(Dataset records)
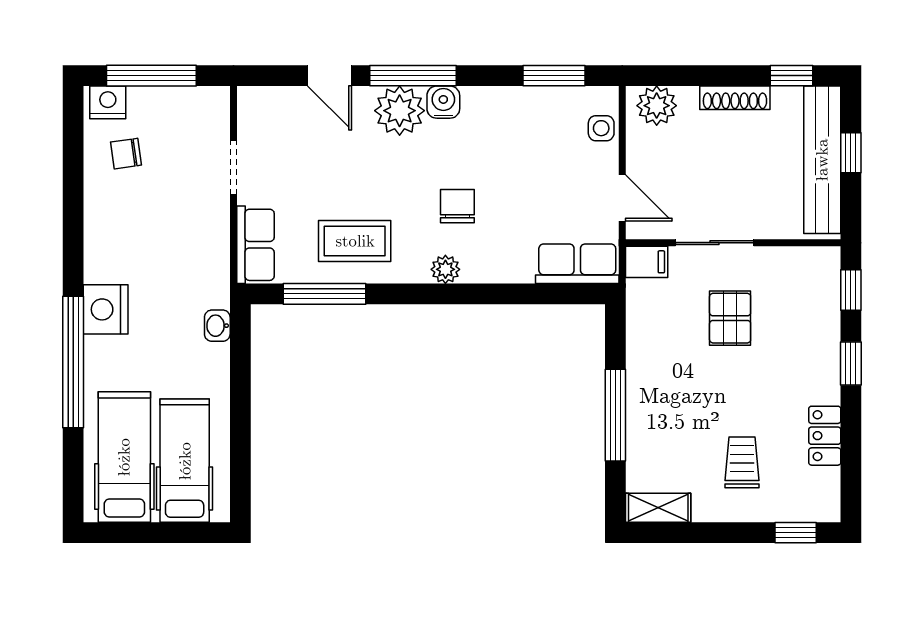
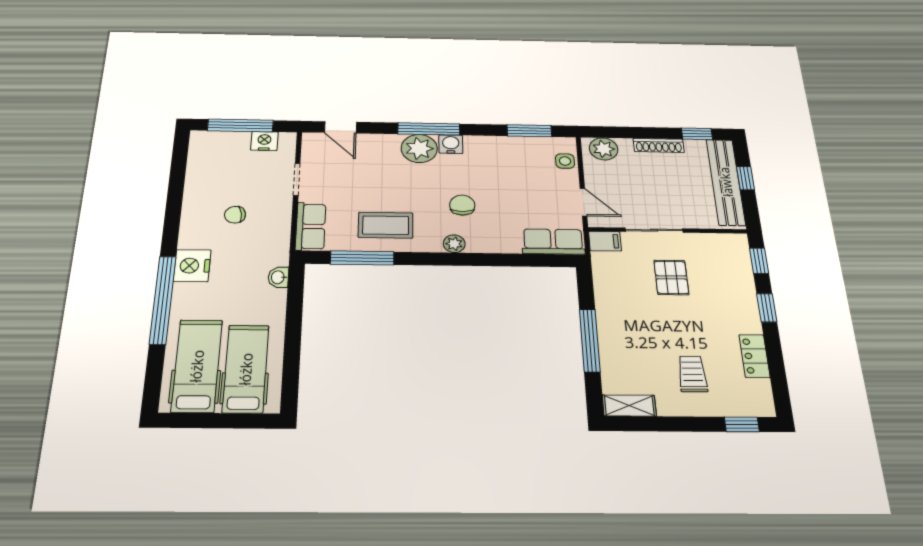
door: (330, 76) -> (341, 127), moved
nightstand: (108, 102) -> (264, 141), moved
chair: (126, 154) -> (235, 215), moved

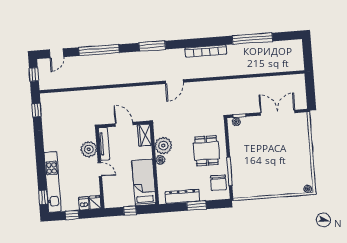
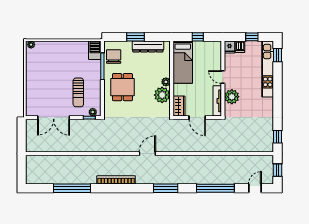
sun lounger: (253, 142) -> (78, 92), added
barbecue: (239, 188) -> (95, 50), added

*Work order*
Find every line above that includes the word "added" and report only how many there are.

*Task response*
2